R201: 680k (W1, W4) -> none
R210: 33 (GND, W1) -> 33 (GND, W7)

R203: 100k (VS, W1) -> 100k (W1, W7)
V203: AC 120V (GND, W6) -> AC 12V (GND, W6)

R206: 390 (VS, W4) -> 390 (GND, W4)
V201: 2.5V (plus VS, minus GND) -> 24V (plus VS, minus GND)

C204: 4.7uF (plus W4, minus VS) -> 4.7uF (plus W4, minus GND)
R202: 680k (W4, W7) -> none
...
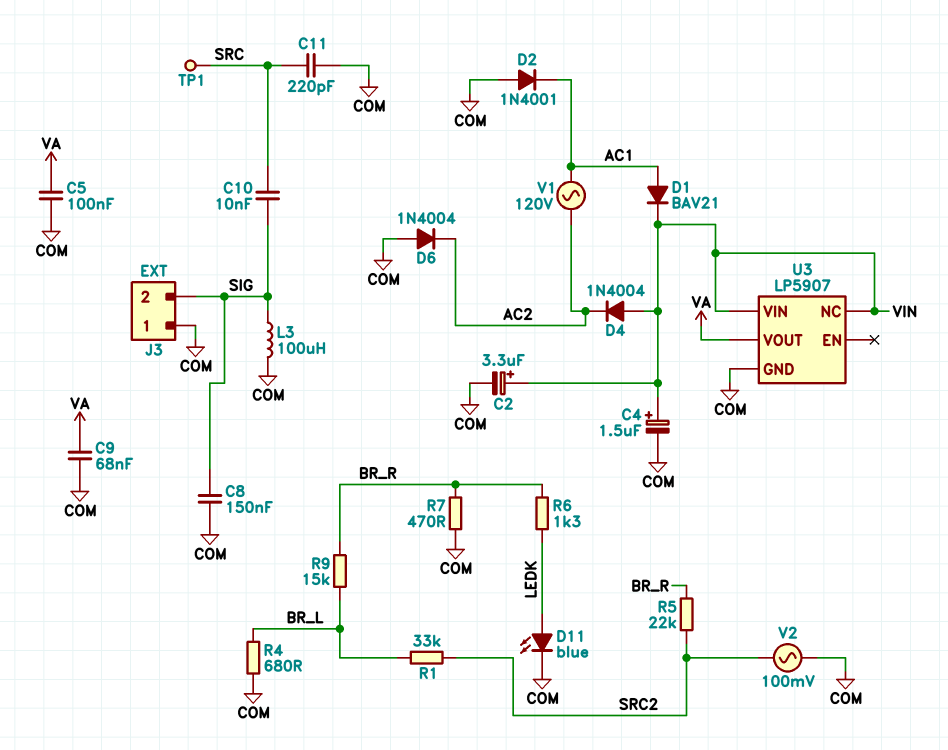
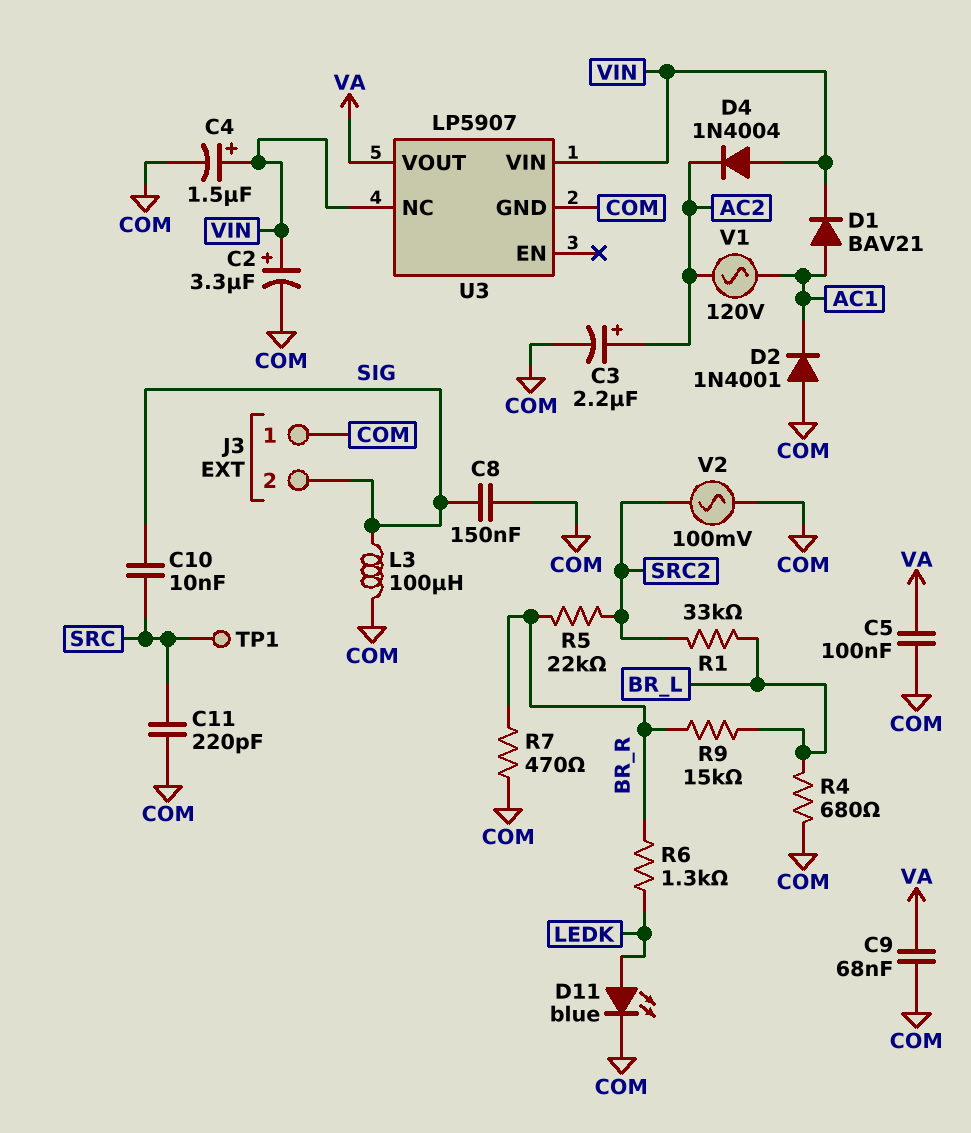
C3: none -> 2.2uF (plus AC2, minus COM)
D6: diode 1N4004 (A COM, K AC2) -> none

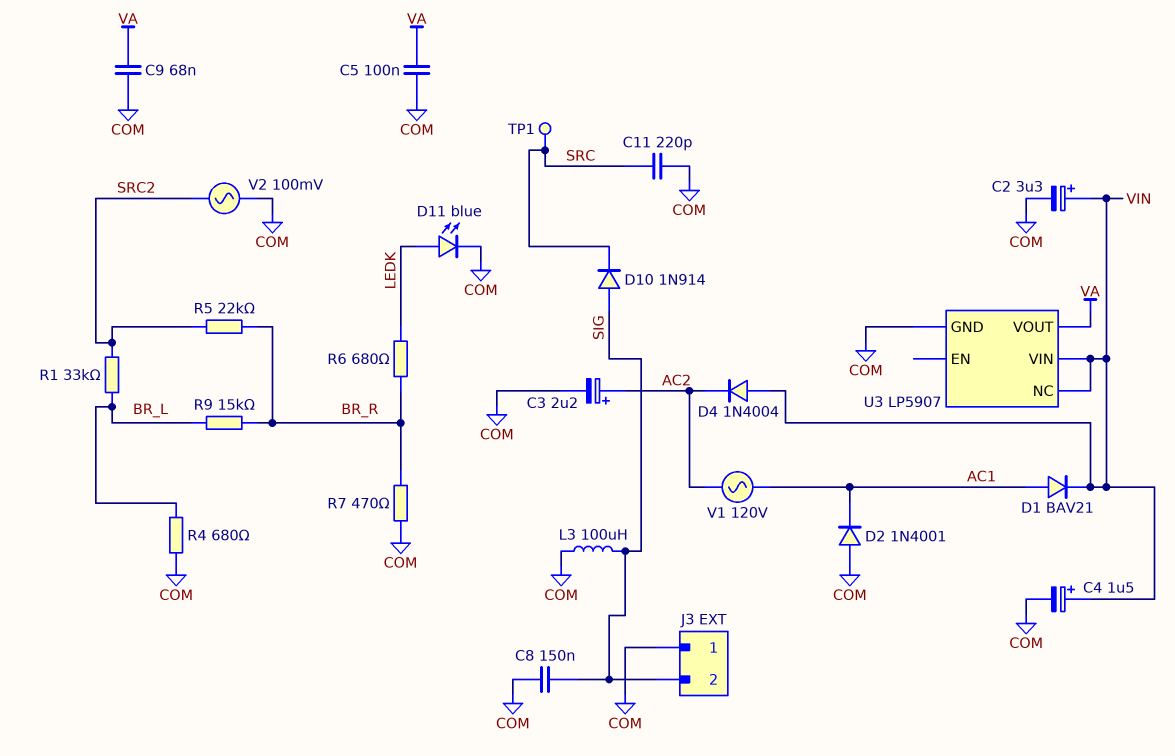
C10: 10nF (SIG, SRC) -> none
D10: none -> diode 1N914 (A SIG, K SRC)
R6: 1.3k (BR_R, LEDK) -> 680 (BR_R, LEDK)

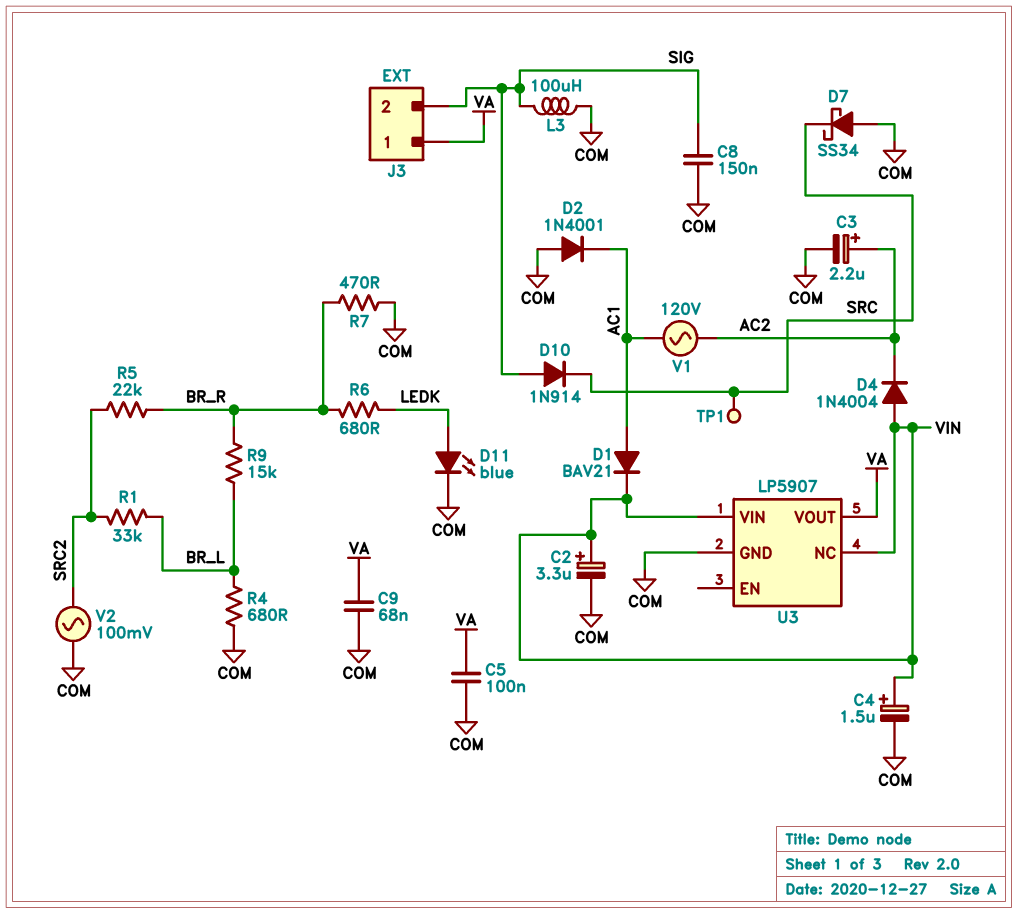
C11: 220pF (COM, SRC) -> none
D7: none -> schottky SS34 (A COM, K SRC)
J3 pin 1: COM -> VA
* * *
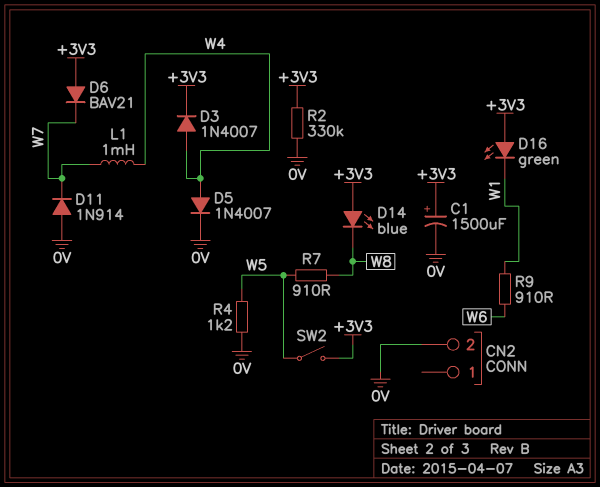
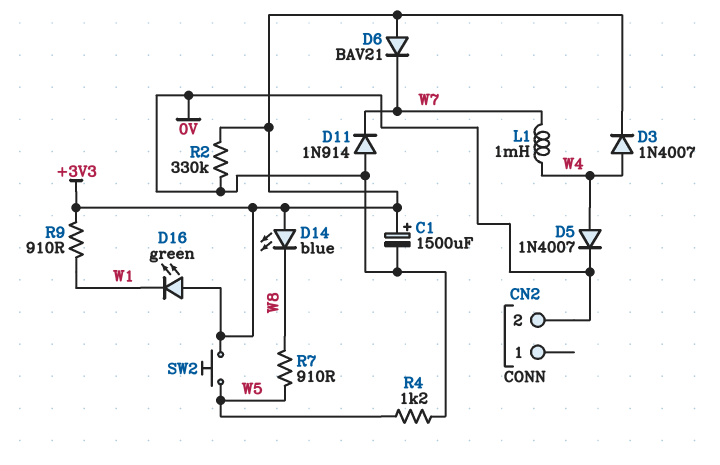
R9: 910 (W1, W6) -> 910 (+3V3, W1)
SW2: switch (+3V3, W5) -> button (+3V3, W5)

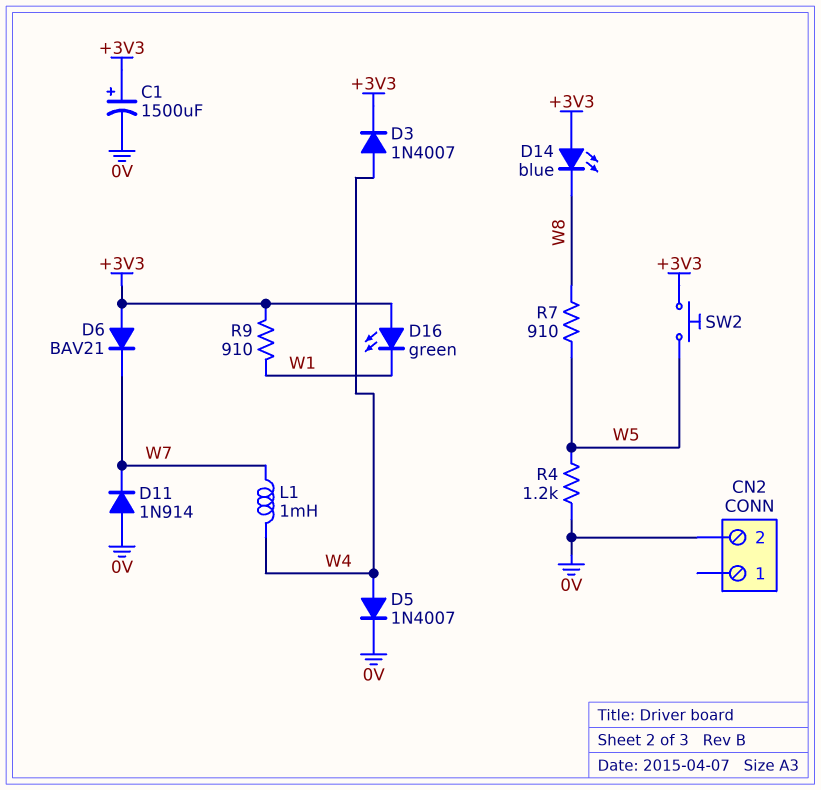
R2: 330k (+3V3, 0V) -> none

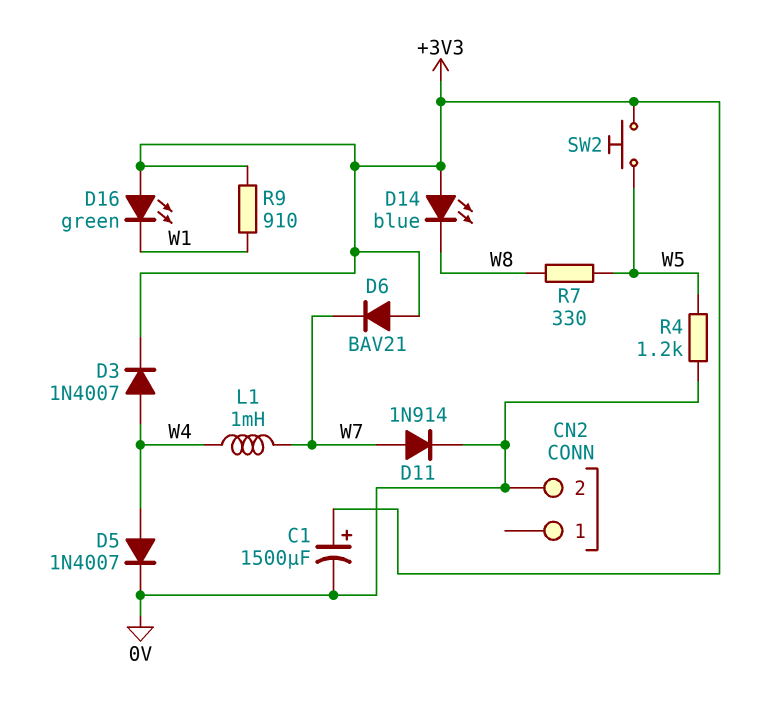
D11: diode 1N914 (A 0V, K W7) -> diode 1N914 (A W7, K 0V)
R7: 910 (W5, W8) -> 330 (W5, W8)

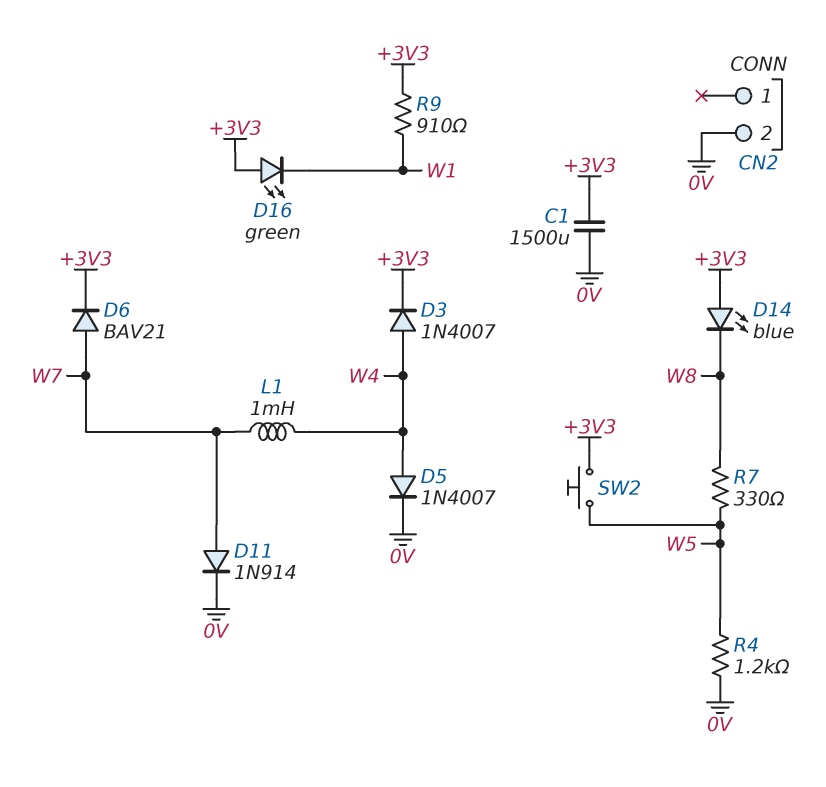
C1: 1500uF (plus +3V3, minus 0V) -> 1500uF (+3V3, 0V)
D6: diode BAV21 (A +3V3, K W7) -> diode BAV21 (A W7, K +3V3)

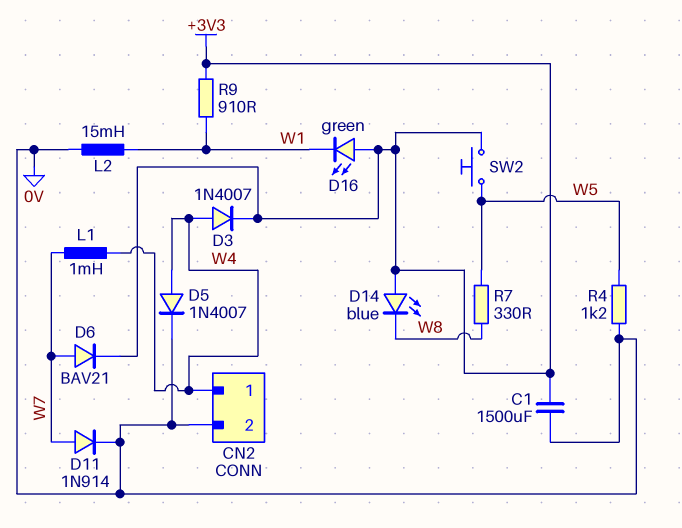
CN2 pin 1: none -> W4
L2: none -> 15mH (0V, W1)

* Task goal *
Collect every line from the records above that contains the word "minus".

* Answer space *
V201: 2.5V (plus VS, minus GND) -> 24V (plus VS, minus GND)
C204: 4.7uF (plus W4, minus VS) -> 4.7uF (plus W4, minus GND)
C3: none -> 2.2uF (plus AC2, minus COM)
C1: 1500uF (plus +3V3, minus 0V) -> 1500uF (+3V3, 0V)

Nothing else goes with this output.